Objective: Count the lines in the listing below that contain the string "bounding", treating uppercase and lowercase as different, and give only the number.

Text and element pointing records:
/---
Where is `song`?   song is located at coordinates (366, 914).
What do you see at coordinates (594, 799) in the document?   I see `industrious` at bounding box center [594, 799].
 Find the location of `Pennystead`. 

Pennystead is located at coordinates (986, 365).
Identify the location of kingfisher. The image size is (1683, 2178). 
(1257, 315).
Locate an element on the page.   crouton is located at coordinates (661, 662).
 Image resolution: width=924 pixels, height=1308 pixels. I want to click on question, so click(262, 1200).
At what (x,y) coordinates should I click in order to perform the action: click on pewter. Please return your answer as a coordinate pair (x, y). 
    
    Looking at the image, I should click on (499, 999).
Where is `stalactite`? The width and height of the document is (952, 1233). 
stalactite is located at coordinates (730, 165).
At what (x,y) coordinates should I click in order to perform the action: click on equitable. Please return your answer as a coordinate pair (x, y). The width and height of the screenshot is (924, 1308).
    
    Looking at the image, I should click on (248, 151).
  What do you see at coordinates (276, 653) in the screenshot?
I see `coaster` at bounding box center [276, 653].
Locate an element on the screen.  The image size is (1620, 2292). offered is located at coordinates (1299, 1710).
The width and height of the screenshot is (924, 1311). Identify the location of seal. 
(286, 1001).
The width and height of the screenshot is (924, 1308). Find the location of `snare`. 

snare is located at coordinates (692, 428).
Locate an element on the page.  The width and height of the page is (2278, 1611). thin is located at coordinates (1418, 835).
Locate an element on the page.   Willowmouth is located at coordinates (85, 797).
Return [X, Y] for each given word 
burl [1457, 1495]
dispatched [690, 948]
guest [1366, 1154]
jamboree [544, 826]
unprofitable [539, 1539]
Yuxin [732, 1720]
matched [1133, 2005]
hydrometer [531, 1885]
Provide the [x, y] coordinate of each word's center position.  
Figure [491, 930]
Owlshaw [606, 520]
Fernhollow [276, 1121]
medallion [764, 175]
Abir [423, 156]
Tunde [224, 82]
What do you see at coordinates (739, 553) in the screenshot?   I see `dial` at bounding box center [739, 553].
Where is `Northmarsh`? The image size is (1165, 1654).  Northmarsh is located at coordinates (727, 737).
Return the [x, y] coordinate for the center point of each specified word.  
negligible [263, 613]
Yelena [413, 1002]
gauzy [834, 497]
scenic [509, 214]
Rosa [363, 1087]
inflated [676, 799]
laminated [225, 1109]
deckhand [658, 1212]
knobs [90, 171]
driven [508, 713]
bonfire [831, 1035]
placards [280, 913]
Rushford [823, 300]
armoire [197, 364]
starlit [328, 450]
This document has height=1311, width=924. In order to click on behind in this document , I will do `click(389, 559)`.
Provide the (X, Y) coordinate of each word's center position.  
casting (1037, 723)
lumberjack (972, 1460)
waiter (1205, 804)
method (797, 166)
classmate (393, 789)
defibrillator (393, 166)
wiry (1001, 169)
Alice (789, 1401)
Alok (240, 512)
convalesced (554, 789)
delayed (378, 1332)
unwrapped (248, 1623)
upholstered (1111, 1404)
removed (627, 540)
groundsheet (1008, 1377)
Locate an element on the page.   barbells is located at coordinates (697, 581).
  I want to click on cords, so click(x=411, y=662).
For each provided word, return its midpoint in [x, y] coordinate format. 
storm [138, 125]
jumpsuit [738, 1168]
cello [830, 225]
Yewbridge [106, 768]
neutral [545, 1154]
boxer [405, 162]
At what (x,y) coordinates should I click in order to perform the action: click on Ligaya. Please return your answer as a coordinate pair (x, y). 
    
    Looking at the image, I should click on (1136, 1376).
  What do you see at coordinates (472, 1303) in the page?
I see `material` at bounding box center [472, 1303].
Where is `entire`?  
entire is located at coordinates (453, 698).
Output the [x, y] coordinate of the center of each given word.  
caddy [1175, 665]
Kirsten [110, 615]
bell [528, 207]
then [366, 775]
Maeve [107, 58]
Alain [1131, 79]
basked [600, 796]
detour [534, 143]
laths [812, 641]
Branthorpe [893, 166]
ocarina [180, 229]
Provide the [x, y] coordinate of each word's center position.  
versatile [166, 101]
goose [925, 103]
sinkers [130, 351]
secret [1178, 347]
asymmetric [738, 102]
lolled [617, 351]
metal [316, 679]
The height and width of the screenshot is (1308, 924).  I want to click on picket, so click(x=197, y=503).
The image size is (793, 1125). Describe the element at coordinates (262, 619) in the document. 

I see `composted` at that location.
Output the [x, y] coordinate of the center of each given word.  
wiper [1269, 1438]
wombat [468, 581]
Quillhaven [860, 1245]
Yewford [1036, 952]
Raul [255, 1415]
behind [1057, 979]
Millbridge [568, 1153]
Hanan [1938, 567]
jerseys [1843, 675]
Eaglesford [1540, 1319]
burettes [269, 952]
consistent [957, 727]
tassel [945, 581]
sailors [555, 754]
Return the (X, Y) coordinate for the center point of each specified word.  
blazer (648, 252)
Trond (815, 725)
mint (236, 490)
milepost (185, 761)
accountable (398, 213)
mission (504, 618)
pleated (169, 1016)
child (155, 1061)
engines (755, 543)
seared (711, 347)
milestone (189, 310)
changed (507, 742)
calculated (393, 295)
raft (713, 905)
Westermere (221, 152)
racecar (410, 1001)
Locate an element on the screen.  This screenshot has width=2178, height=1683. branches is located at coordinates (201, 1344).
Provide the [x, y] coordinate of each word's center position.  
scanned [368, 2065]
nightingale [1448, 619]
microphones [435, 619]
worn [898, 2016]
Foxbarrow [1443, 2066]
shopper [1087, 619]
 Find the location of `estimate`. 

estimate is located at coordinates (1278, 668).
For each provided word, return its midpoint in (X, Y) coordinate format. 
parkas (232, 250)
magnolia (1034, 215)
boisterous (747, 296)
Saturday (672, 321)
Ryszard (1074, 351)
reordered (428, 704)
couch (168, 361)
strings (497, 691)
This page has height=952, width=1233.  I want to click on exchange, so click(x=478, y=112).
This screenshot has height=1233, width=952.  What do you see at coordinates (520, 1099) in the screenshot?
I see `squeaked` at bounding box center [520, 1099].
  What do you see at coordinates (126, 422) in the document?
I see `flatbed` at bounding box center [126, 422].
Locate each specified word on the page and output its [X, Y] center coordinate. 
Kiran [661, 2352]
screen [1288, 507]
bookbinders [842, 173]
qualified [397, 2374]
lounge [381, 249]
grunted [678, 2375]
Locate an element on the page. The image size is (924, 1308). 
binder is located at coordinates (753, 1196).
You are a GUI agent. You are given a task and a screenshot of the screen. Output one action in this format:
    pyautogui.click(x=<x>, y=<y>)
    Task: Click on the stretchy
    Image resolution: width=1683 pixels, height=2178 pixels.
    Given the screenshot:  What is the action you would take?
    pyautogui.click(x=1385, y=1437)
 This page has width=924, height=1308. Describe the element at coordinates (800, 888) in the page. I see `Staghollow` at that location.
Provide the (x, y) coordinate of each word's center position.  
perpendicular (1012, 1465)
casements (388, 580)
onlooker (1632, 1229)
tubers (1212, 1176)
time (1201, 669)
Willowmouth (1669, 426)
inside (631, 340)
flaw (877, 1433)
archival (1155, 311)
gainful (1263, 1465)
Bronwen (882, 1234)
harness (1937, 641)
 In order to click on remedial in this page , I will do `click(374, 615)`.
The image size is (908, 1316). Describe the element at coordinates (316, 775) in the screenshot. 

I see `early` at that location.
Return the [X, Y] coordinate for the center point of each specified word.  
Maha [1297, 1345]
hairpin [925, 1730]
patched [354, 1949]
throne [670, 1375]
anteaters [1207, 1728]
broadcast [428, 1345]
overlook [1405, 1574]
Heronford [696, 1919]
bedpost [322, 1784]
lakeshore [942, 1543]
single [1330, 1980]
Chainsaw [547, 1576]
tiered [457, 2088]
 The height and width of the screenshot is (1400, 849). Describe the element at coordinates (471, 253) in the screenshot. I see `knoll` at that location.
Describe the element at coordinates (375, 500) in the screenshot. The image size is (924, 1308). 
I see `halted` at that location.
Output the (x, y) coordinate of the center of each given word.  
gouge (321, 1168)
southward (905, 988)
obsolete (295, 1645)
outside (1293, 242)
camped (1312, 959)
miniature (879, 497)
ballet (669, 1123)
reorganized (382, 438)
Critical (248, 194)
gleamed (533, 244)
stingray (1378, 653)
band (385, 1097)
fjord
\---
Solution to the problem: 6